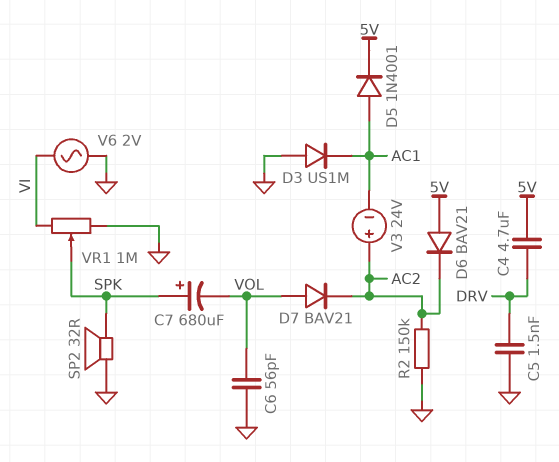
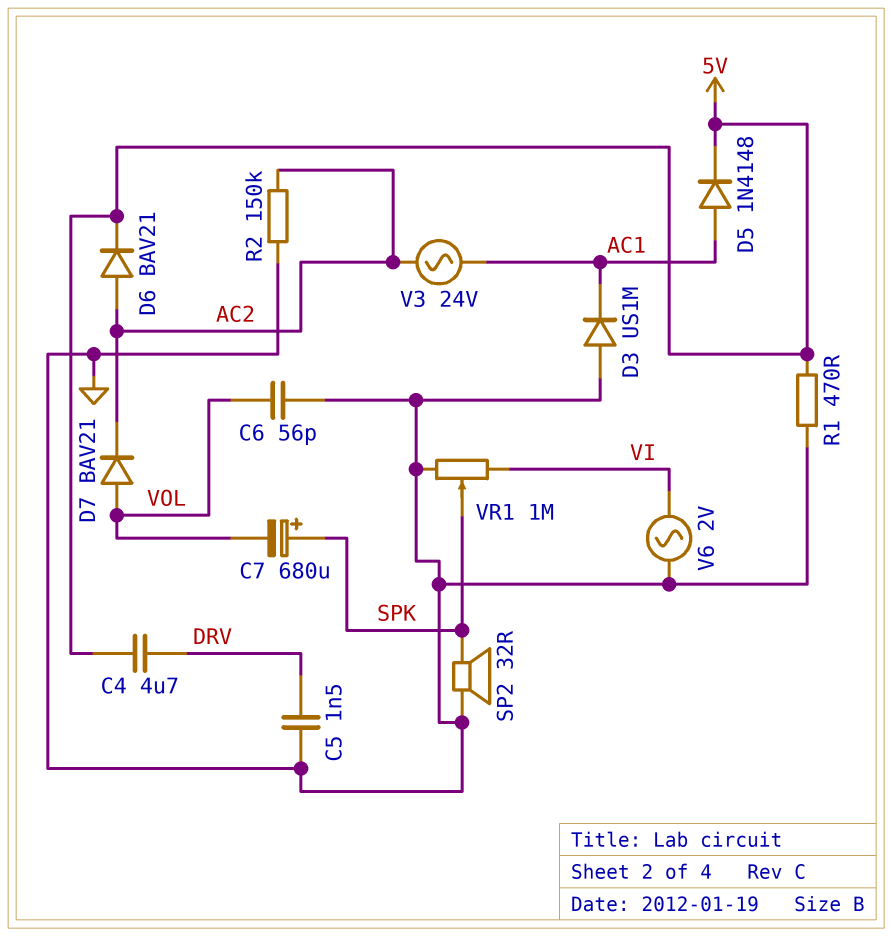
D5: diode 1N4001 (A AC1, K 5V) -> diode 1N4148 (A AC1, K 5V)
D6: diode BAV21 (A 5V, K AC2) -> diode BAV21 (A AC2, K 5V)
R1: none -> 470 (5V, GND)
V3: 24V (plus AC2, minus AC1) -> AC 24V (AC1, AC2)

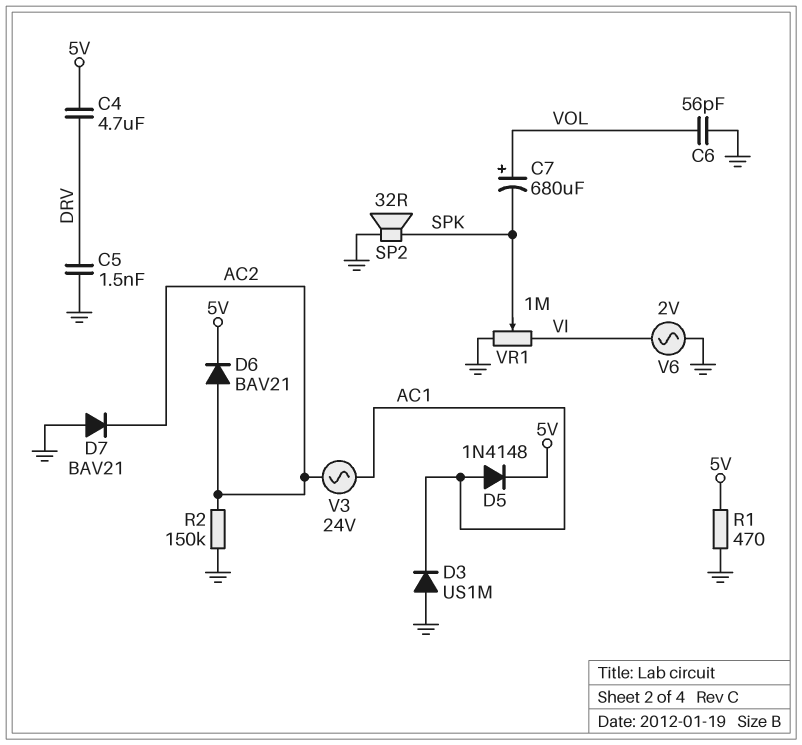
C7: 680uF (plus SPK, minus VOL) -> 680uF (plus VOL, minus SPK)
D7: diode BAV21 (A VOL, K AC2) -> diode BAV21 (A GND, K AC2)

§ **Aim of the exercise**: Having located the line containing "C7: 680uF (plus", set it down along with every line after it through the end of the data, reproducing each exactly.

§ **Exercise output**:
C7: 680uF (plus SPK, minus VOL) -> 680uF (plus VOL, minus SPK)
D7: diode BAV21 (A VOL, K AC2) -> diode BAV21 (A GND, K AC2)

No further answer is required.